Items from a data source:
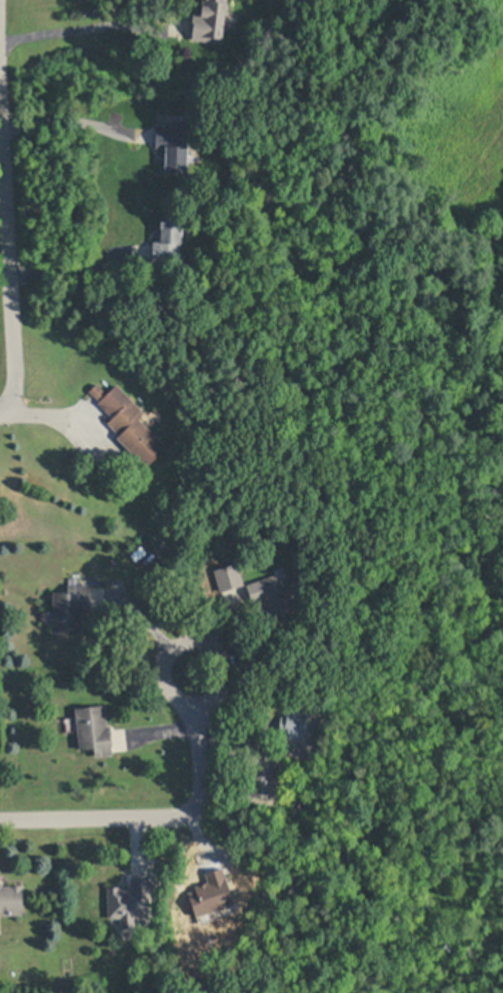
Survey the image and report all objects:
road: (0, 2)
building: (210, 19)
road: (86, 28)
building: (174, 146)
road: (10, 230)
building: (168, 237)
building: (128, 424)
building: (228, 577)
building: (271, 596)
building: (71, 610)
building: (293, 724)
building: (93, 728)
building: (261, 775)
road: (167, 817)
building: (133, 899)
building: (10, 900)

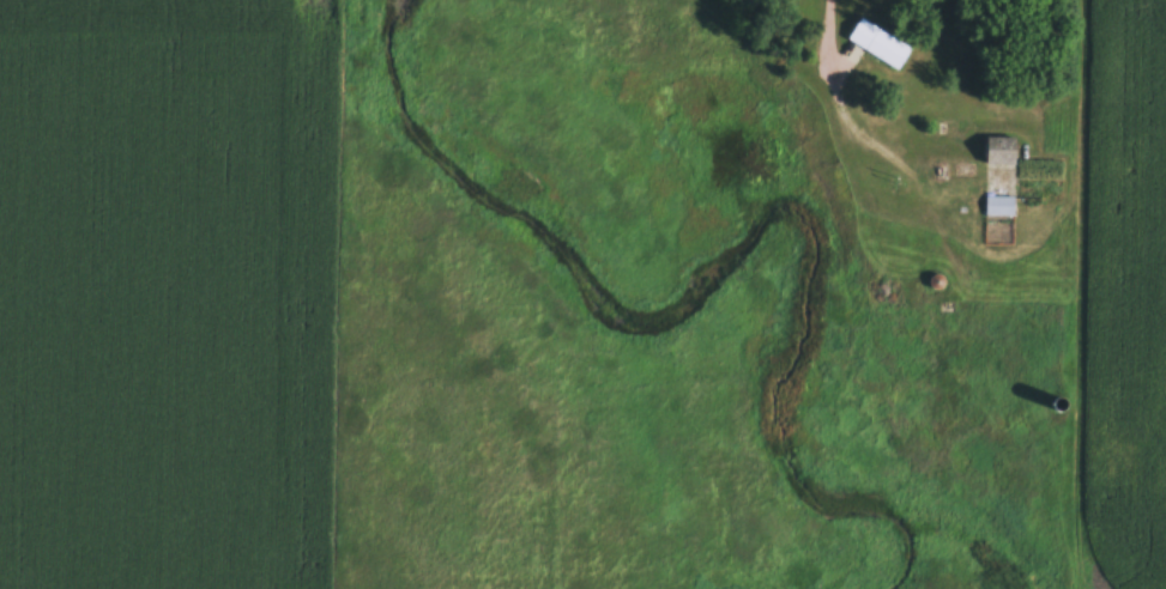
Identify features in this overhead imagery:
road: (829, 38)
building: (879, 42)
building: (1001, 148)
building: (1007, 162)
building: (1005, 210)
crop: (1132, 287)

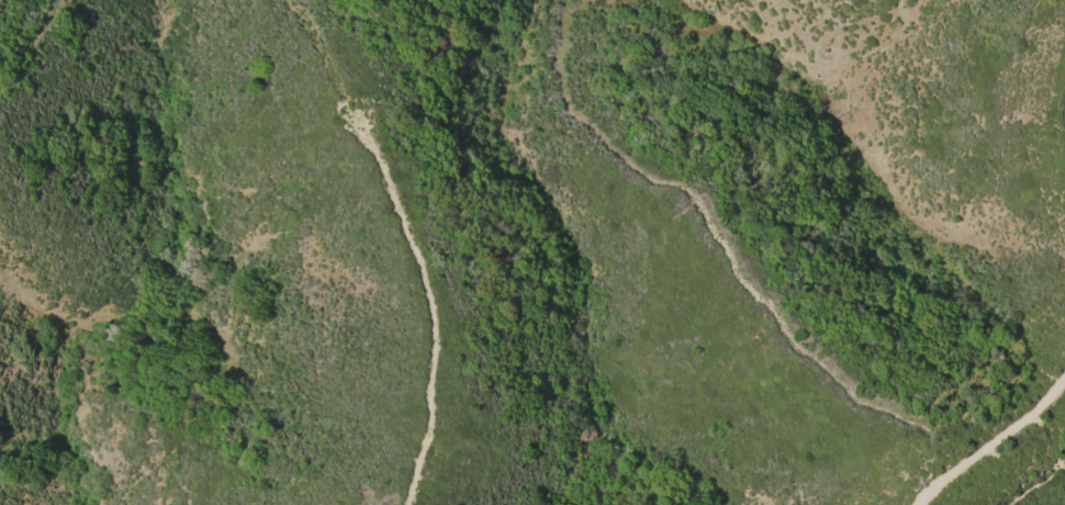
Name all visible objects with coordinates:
road: (995, 446)
road: (1037, 484)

> **TO-DO ITEM**
Exactly the lines from the line that contains "Identify features in" through the last line above, and no other lines, must be output, with pictures excluded.

> **SOLUTION**
Identify features in this overhead imagery:
road: (829, 38)
building: (879, 42)
building: (1001, 148)
building: (1007, 162)
building: (1005, 210)
crop: (1132, 287)

Name all visible objects with coordinates:
road: (995, 446)
road: (1037, 484)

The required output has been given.